• Dataset content
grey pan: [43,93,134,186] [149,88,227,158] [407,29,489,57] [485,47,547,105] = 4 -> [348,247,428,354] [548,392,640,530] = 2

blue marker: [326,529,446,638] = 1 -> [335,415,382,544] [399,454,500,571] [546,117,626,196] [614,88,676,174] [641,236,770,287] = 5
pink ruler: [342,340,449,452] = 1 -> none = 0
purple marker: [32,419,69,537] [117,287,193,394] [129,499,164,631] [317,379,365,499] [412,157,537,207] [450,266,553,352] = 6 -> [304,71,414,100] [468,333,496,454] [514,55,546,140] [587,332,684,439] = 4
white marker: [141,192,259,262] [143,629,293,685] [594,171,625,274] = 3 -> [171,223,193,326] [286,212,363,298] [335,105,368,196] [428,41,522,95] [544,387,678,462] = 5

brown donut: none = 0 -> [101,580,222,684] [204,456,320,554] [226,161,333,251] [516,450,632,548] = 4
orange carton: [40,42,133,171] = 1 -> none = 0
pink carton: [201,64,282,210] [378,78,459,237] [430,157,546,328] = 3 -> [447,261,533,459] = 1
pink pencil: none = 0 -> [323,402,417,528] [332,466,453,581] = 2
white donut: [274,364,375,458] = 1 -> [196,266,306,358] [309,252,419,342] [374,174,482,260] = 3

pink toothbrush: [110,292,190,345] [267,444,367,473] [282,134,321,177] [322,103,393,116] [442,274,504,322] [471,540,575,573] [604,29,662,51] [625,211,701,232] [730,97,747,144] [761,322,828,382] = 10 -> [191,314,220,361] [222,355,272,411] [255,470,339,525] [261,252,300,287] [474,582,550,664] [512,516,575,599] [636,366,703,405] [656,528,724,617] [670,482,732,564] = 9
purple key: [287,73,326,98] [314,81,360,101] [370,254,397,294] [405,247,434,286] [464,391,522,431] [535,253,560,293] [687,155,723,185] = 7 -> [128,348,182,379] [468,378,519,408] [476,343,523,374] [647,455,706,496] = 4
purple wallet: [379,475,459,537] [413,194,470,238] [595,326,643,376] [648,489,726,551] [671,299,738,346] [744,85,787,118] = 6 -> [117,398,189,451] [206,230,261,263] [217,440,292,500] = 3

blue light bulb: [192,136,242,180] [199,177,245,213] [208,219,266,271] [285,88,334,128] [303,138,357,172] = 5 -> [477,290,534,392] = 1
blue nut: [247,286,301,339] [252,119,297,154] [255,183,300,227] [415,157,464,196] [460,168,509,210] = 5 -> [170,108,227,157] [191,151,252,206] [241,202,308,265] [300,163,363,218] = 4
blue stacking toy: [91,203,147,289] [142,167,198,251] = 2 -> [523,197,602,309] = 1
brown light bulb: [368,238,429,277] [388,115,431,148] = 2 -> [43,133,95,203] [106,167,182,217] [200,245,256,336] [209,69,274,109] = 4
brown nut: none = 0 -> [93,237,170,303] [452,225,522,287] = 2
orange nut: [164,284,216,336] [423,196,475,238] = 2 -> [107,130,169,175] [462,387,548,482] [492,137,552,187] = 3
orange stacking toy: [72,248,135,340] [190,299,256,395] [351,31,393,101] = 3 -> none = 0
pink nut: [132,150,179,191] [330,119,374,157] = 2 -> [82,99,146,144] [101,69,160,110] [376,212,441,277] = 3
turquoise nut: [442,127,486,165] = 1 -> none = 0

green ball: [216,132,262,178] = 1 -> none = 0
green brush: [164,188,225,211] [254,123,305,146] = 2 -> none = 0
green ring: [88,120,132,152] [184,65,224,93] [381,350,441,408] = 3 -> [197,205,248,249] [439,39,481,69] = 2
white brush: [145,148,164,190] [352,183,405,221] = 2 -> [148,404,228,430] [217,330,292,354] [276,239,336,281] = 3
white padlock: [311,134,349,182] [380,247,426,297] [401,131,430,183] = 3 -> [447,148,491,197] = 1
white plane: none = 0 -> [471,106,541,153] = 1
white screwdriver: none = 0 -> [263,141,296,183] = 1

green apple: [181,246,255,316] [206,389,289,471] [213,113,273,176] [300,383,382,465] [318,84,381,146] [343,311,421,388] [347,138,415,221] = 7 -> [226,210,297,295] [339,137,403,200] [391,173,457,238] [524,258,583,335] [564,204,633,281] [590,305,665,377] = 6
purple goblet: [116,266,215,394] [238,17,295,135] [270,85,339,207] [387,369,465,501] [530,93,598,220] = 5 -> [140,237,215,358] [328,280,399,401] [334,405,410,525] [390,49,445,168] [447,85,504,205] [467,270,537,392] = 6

• Instructions for the task
Show each line from the listing above that includes the word "purple".

• Exercise output
purple marker: [32,419,69,537] [117,287,193,394] [129,499,164,631] [317,379,365,499] [412,157,537,207] [450,266,553,352] = 6 -> [304,71,414,100] [468,333,496,454] [514,55,546,140] [587,332,684,439] = 4
purple key: [287,73,326,98] [314,81,360,101] [370,254,397,294] [405,247,434,286] [464,391,522,431] [535,253,560,293] [687,155,723,185] = 7 -> [128,348,182,379] [468,378,519,408] [476,343,523,374] [647,455,706,496] = 4
purple wallet: [379,475,459,537] [413,194,470,238] [595,326,643,376] [648,489,726,551] [671,299,738,346] [744,85,787,118] = 6 -> [117,398,189,451] [206,230,261,263] [217,440,292,500] = 3
purple goblet: [116,266,215,394] [238,17,295,135] [270,85,339,207] [387,369,465,501] [530,93,598,220] = 5 -> [140,237,215,358] [328,280,399,401] [334,405,410,525] [390,49,445,168] [447,85,504,205] [467,270,537,392] = 6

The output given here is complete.